A picture-free, exact reproduction of the listing that follows is required.

Exercise data
::::::::

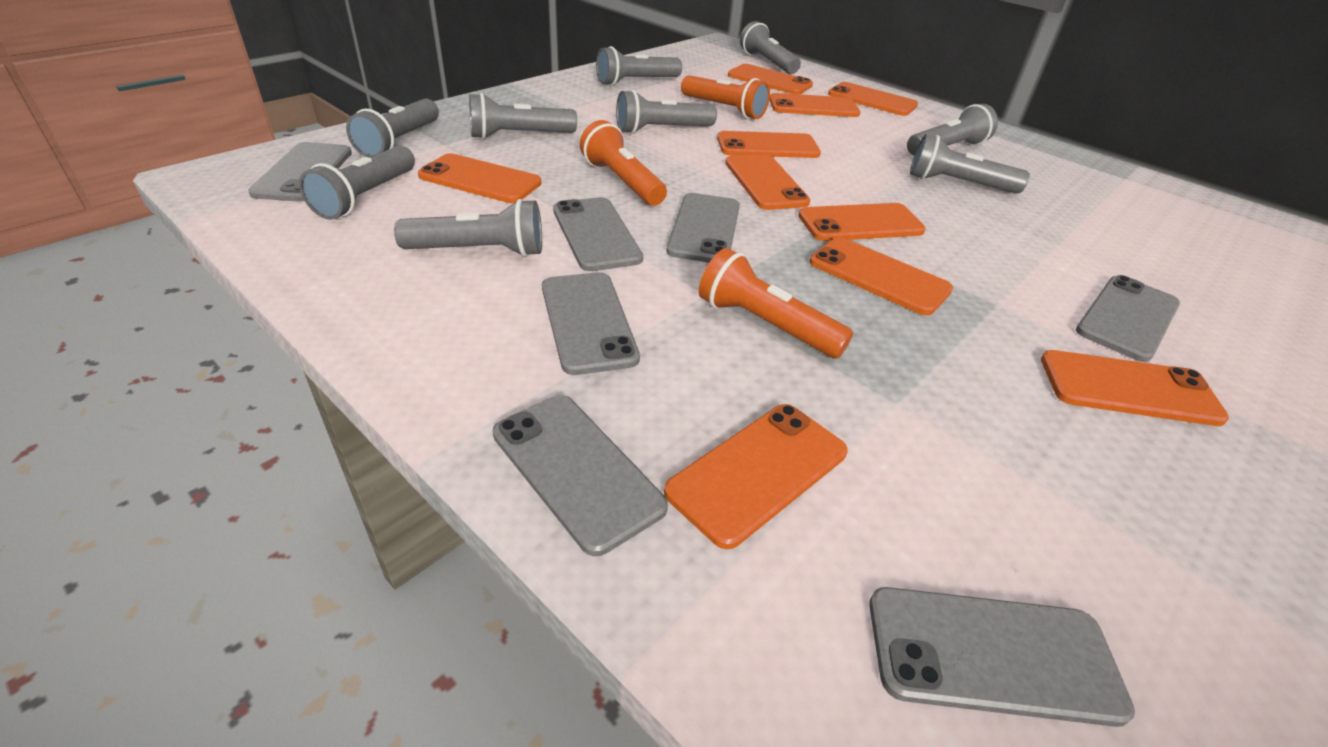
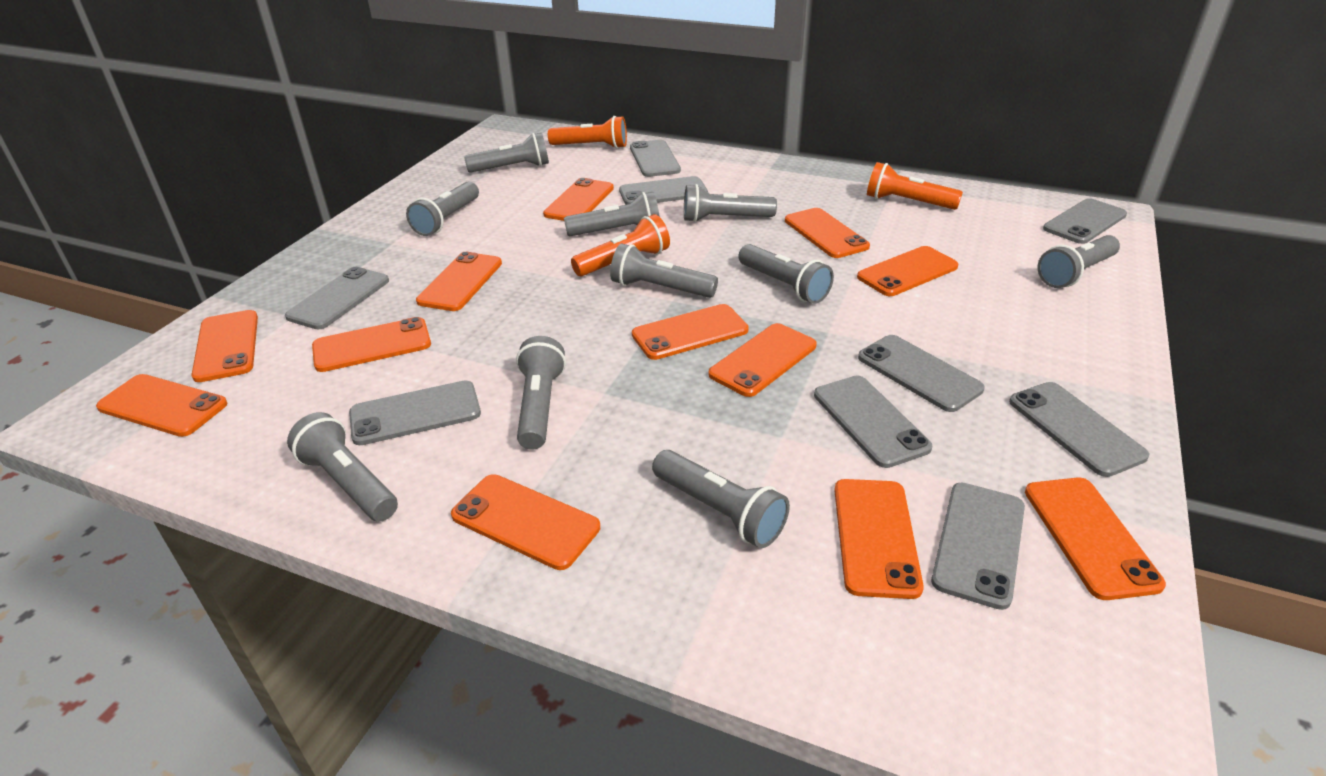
grey flashlight: 9 -> 10
grey phone: 7 -> 9
orange phone: 10 -> 12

::::::::

Written response
grey flashlight: 9 -> 10
grey phone: 7 -> 9
orange phone: 10 -> 12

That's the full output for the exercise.